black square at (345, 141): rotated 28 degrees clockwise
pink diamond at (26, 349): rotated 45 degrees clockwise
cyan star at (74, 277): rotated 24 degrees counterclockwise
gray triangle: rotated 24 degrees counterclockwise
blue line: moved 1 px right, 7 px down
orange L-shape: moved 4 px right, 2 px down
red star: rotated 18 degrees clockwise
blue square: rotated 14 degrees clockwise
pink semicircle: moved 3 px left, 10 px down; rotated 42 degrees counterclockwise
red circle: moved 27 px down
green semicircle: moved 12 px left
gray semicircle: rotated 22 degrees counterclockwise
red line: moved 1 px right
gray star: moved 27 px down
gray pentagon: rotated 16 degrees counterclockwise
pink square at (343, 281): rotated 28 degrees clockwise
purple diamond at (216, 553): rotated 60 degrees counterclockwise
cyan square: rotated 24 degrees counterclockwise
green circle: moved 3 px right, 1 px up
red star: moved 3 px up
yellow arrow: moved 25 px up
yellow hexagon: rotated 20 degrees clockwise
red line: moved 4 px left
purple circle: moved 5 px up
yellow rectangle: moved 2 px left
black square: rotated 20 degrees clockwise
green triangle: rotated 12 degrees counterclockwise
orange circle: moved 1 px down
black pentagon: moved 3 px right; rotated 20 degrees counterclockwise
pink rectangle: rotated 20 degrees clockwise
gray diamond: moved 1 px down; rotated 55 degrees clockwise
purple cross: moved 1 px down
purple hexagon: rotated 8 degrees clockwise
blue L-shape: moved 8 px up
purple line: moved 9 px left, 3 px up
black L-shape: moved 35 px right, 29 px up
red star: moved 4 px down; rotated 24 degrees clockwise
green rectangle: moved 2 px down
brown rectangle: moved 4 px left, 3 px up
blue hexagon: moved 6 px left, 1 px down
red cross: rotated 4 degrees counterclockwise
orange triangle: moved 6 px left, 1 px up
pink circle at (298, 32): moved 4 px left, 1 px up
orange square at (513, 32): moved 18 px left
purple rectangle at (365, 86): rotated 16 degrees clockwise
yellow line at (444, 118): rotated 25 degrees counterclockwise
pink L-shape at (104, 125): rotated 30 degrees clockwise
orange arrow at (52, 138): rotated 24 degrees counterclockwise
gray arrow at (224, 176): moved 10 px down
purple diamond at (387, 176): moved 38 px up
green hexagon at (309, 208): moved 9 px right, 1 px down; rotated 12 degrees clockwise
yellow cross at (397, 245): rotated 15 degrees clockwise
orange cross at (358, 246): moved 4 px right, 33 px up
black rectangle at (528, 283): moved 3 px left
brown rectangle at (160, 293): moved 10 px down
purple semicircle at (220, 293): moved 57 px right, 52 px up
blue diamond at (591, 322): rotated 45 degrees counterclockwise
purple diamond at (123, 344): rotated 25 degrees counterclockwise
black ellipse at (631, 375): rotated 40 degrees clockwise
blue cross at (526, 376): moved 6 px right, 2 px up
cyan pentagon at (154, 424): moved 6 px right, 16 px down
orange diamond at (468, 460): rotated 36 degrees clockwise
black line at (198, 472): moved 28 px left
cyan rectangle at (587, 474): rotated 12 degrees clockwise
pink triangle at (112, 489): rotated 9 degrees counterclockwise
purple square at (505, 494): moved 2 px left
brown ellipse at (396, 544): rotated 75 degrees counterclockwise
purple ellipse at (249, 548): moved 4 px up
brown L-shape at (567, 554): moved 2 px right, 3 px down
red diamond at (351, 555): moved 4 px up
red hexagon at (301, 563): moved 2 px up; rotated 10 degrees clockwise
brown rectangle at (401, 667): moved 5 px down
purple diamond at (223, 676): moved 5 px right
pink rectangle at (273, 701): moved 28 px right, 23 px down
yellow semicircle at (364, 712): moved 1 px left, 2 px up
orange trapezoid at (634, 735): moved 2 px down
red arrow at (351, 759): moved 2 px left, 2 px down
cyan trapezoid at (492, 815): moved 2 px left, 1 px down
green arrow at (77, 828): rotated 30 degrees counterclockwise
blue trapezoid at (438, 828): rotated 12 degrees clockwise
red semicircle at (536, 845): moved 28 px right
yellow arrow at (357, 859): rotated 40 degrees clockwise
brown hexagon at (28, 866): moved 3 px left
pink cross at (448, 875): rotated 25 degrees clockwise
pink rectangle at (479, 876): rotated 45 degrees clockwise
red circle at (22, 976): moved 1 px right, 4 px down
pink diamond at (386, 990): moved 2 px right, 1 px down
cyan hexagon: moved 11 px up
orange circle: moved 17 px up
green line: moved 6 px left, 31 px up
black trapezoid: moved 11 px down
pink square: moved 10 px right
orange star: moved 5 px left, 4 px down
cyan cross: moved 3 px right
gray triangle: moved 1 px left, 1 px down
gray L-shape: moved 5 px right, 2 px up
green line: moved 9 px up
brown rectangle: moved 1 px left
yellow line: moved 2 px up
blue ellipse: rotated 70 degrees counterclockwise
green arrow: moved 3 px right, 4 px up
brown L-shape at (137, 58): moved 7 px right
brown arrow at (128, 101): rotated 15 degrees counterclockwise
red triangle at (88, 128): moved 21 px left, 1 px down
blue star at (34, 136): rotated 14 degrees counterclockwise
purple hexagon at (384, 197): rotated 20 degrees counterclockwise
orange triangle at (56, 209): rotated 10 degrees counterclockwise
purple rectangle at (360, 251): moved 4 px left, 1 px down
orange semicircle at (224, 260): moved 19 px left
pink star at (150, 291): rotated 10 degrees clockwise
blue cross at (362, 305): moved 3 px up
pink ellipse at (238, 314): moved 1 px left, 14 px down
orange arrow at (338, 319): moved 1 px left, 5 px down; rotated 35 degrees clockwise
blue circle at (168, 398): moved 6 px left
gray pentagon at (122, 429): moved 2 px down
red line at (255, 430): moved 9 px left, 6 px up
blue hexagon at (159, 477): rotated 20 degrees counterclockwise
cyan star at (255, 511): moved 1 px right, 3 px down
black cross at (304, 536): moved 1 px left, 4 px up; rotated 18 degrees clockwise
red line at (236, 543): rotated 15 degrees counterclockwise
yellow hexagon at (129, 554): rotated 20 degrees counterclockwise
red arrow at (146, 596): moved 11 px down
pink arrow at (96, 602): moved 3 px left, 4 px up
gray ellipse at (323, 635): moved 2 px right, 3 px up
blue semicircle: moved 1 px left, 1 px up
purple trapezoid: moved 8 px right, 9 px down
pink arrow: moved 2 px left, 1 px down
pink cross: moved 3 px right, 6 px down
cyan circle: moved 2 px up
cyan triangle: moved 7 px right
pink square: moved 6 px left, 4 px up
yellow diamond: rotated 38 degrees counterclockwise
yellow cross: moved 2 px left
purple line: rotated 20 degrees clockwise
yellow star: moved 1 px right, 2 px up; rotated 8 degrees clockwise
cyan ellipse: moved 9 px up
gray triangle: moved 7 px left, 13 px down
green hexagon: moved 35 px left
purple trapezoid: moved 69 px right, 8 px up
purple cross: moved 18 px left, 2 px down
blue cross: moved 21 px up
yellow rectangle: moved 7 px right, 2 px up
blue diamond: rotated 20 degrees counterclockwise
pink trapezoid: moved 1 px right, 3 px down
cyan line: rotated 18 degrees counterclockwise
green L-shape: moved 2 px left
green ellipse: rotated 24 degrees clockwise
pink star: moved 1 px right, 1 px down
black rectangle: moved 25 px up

_ _ _ _ _

All lines above from the one containing "pink circle at" to the one containing "purple diamond at (223, 676): moved" must be repeated exactly, both lines included, and no others.

EXPECTED ANSWER »
pink circle at (298, 32): moved 4 px left, 1 px up
orange square at (513, 32): moved 18 px left
purple rectangle at (365, 86): rotated 16 degrees clockwise
yellow line at (444, 118): rotated 25 degrees counterclockwise
pink L-shape at (104, 125): rotated 30 degrees clockwise
orange arrow at (52, 138): rotated 24 degrees counterclockwise
gray arrow at (224, 176): moved 10 px down
purple diamond at (387, 176): moved 38 px up
green hexagon at (309, 208): moved 9 px right, 1 px down; rotated 12 degrees clockwise
yellow cross at (397, 245): rotated 15 degrees clockwise
orange cross at (358, 246): moved 4 px right, 33 px up
black rectangle at (528, 283): moved 3 px left
brown rectangle at (160, 293): moved 10 px down
purple semicircle at (220, 293): moved 57 px right, 52 px up
blue diamond at (591, 322): rotated 45 degrees counterclockwise
purple diamond at (123, 344): rotated 25 degrees counterclockwise
black ellipse at (631, 375): rotated 40 degrees clockwise
blue cross at (526, 376): moved 6 px right, 2 px up
cyan pentagon at (154, 424): moved 6 px right, 16 px down
orange diamond at (468, 460): rotated 36 degrees clockwise
black line at (198, 472): moved 28 px left
cyan rectangle at (587, 474): rotated 12 degrees clockwise
pink triangle at (112, 489): rotated 9 degrees counterclockwise
purple square at (505, 494): moved 2 px left
brown ellipse at (396, 544): rotated 75 degrees counterclockwise
purple ellipse at (249, 548): moved 4 px up
brown L-shape at (567, 554): moved 2 px right, 3 px down
red diamond at (351, 555): moved 4 px up
red hexagon at (301, 563): moved 2 px up; rotated 10 degrees clockwise
brown rectangle at (401, 667): moved 5 px down
purple diamond at (223, 676): moved 5 px right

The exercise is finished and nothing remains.